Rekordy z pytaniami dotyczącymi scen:
━━━
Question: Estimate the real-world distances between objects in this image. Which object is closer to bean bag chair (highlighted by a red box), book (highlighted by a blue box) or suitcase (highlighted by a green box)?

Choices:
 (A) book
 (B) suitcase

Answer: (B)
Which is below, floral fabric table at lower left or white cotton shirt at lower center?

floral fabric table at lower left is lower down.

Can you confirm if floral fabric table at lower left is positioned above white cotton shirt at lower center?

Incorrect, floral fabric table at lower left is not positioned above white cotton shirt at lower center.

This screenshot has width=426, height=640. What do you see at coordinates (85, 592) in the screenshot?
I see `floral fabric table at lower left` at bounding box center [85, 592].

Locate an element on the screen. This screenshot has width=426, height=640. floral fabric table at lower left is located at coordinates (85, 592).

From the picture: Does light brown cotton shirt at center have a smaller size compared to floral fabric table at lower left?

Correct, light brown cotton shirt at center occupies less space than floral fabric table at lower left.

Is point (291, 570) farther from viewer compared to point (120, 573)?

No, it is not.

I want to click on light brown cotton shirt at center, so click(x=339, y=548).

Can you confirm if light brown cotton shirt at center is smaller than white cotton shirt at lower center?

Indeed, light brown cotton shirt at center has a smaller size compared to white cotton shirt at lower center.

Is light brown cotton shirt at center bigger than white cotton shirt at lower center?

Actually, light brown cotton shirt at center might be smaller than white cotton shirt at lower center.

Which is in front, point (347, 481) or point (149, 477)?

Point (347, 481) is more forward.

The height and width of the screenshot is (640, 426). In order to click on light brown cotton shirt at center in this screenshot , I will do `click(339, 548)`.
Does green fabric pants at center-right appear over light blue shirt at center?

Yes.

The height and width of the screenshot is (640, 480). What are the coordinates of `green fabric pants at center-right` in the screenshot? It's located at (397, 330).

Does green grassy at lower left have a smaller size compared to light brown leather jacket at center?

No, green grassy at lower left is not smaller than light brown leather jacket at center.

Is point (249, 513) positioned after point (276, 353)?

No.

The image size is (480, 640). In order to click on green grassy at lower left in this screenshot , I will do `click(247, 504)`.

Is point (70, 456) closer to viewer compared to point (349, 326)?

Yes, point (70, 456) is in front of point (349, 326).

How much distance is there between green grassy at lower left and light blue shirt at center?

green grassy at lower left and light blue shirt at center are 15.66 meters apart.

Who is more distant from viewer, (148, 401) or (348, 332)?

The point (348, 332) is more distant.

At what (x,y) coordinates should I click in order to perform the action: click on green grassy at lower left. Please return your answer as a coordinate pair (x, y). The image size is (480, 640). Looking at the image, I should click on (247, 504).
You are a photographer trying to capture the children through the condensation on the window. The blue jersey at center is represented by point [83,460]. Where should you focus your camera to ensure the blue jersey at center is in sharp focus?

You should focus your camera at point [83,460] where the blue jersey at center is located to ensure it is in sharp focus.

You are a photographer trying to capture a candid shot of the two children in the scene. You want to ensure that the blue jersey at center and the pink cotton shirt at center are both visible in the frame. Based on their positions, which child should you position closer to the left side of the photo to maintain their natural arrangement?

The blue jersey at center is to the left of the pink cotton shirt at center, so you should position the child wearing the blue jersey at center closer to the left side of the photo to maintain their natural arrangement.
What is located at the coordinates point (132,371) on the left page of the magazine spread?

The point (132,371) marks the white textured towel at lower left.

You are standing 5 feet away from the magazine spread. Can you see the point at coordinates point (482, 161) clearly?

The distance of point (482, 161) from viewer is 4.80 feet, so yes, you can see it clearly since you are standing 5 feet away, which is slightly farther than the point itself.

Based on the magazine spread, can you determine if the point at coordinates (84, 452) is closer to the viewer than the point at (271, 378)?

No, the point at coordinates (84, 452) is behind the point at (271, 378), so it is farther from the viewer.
━━━
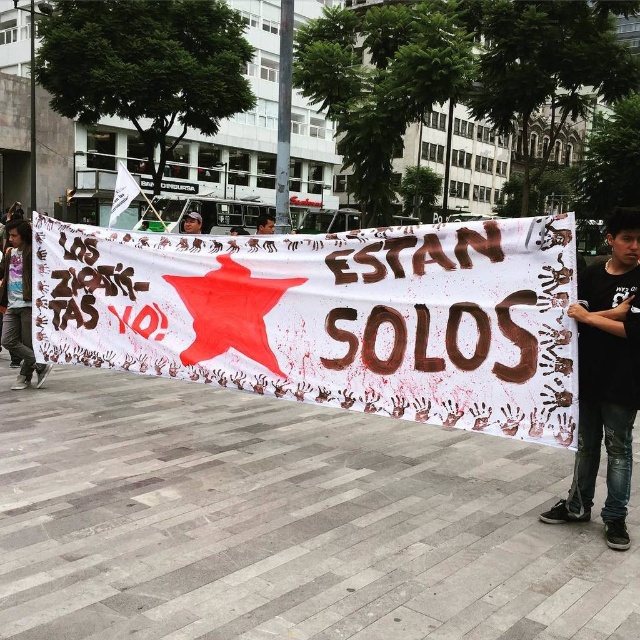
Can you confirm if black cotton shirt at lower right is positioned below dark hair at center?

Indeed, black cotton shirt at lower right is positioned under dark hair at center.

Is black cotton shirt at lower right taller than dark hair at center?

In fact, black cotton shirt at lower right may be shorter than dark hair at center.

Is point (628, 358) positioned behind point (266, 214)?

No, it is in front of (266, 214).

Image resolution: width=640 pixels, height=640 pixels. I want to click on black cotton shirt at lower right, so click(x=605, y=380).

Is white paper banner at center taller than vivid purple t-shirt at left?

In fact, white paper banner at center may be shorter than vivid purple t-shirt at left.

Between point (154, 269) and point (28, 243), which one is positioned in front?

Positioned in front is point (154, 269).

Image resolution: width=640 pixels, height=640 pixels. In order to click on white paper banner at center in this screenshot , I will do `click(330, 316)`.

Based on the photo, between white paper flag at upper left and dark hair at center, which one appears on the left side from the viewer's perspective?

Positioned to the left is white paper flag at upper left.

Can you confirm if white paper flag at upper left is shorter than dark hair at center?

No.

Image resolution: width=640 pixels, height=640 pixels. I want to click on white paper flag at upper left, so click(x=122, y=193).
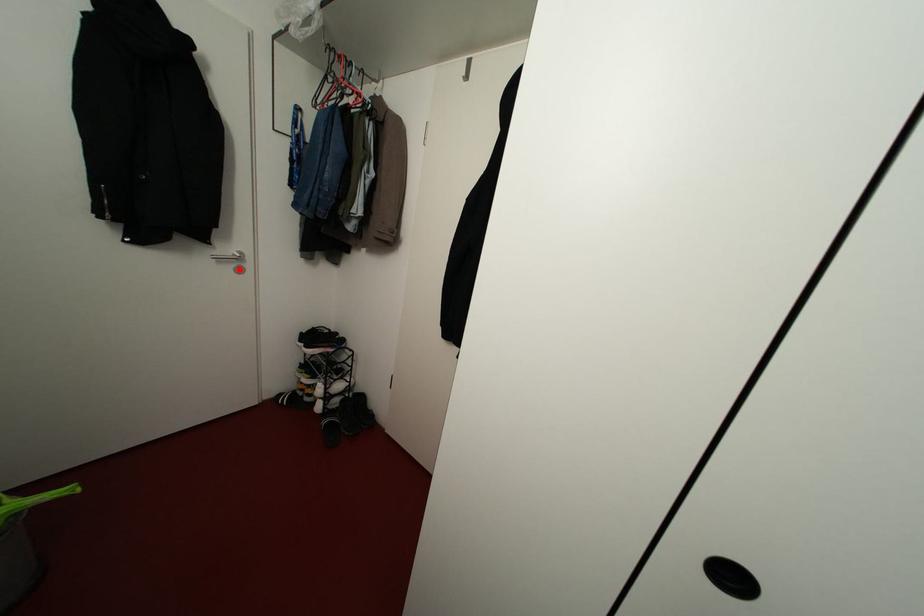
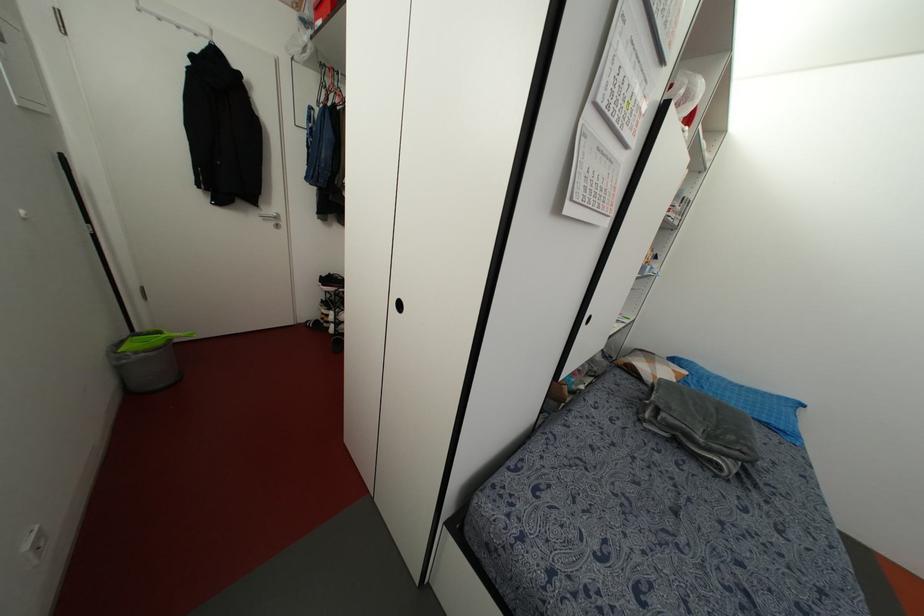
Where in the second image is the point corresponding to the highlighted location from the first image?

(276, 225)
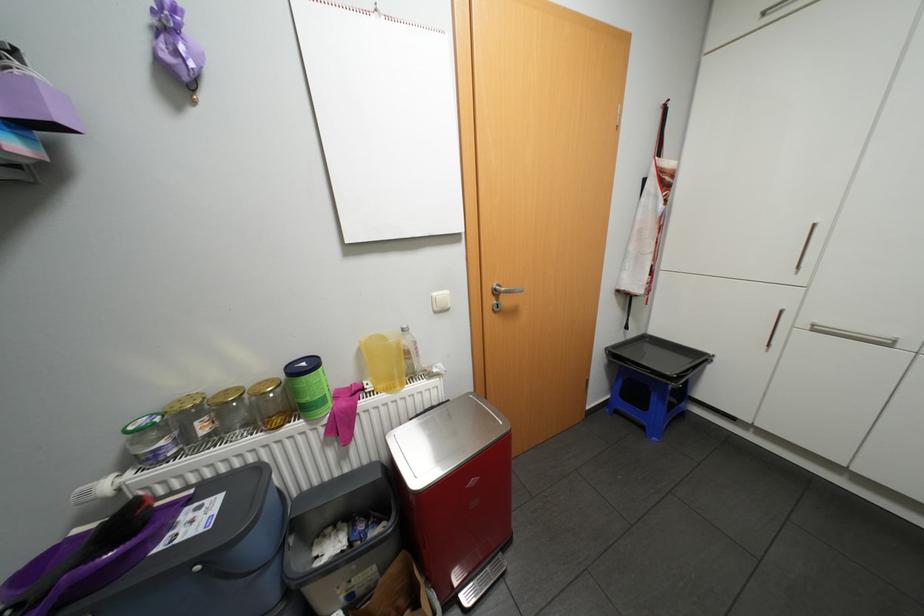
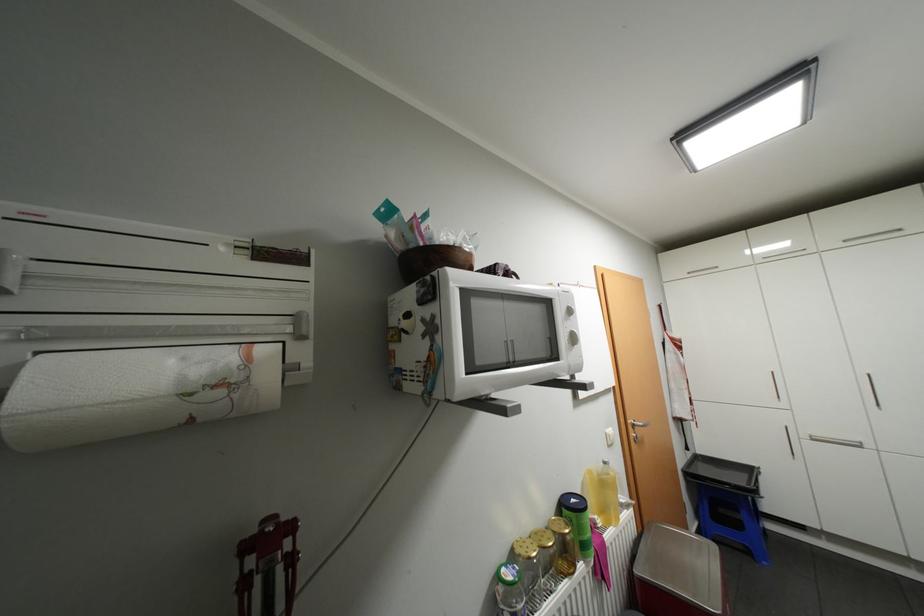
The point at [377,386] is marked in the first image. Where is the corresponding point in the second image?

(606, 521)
━━━
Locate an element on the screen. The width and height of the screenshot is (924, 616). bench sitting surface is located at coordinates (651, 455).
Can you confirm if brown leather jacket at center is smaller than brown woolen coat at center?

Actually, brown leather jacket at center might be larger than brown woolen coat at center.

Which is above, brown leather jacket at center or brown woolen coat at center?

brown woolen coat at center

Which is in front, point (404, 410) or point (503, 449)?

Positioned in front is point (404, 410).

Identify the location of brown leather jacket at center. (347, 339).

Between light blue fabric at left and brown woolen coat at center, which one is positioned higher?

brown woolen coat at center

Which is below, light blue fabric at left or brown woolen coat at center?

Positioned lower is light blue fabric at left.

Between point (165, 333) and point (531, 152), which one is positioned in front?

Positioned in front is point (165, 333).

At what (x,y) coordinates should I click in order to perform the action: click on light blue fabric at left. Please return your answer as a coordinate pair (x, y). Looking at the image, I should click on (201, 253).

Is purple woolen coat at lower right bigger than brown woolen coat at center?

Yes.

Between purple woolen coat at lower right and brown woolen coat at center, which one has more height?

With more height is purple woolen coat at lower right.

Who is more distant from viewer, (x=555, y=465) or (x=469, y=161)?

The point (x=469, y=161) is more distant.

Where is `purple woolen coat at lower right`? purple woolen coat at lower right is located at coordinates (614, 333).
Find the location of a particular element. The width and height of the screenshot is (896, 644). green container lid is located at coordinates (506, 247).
━━━
Przepisz dokładnie wiersze rekordów, zaczynając od wiersza zawierającego „so click(x=605, y=380).”, a kończąc na wierszu zawierającym „In fact, white”. Oba te wiersze mają się znaleźć w odpowiedzi.

ODPOWIEDŹ:
Image resolution: width=640 pixels, height=640 pixels. I want to click on black cotton shirt at lower right, so click(x=605, y=380).

Is white paper banner at center taller than vivid purple t-shirt at left?

In fact, white paper banner at center may be shorter than vivid purple t-shirt at left.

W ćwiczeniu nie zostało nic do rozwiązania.